Object tracking data:
☆ ☆ ☆
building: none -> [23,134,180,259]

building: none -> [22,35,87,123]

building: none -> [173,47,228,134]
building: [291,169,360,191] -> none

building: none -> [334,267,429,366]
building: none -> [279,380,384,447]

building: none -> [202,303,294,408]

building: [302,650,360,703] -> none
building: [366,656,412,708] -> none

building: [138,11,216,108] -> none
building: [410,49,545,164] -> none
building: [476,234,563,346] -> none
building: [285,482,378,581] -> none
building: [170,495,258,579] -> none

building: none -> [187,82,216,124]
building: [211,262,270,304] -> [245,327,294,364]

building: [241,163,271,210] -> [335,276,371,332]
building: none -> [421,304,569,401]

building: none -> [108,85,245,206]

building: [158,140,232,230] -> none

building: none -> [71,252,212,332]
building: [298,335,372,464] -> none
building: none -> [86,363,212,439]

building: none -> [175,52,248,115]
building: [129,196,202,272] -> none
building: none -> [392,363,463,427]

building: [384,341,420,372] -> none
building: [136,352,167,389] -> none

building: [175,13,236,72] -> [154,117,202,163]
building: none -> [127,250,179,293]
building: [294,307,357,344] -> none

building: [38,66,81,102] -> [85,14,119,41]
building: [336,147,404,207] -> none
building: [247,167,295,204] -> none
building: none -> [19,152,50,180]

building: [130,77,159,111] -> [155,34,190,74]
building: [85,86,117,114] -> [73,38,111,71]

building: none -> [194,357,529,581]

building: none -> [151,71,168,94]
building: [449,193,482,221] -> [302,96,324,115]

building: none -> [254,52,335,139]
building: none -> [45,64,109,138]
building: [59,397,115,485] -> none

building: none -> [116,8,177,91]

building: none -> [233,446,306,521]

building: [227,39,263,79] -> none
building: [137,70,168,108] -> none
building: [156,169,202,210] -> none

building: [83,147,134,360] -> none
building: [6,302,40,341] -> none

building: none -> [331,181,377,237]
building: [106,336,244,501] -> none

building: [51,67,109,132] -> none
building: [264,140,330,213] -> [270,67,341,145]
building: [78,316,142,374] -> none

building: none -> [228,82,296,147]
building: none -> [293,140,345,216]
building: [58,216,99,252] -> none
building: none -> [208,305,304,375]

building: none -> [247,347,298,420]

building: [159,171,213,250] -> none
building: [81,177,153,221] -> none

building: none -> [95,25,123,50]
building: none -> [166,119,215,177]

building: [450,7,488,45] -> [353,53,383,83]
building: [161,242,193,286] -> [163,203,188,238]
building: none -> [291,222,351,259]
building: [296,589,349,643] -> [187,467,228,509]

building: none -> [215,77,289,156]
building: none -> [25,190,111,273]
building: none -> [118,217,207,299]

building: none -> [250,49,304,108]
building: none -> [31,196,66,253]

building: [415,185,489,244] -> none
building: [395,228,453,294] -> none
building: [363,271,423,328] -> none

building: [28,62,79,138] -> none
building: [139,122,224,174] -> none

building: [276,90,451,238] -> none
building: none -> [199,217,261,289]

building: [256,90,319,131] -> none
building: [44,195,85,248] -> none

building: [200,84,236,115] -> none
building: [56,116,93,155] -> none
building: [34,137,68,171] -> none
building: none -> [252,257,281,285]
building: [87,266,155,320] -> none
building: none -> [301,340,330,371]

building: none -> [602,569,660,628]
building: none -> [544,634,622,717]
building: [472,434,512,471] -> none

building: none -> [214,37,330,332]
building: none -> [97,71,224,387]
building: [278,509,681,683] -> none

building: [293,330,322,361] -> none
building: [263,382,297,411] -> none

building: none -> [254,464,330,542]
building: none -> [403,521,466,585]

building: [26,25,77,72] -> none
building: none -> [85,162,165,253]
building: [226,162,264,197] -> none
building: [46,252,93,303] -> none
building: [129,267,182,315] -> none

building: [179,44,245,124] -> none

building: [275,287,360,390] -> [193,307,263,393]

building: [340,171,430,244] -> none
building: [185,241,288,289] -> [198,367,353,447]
☆ ☆ ☆
* [Task instructions] Of the entries above, transcribe exactly those lines that fall between the line containing "building: [200,84,236,115] -> none" and the line containing "building: [263,382,297,411] -> none", together with those two lines.

* [Result of the exercise]
building: [200,84,236,115] -> none
building: [56,116,93,155] -> none
building: [34,137,68,171] -> none
building: none -> [252,257,281,285]
building: [87,266,155,320] -> none
building: none -> [301,340,330,371]

building: none -> [602,569,660,628]
building: none -> [544,634,622,717]
building: [472,434,512,471] -> none

building: none -> [214,37,330,332]
building: none -> [97,71,224,387]
building: [278,509,681,683] -> none

building: [293,330,322,361] -> none
building: [263,382,297,411] -> none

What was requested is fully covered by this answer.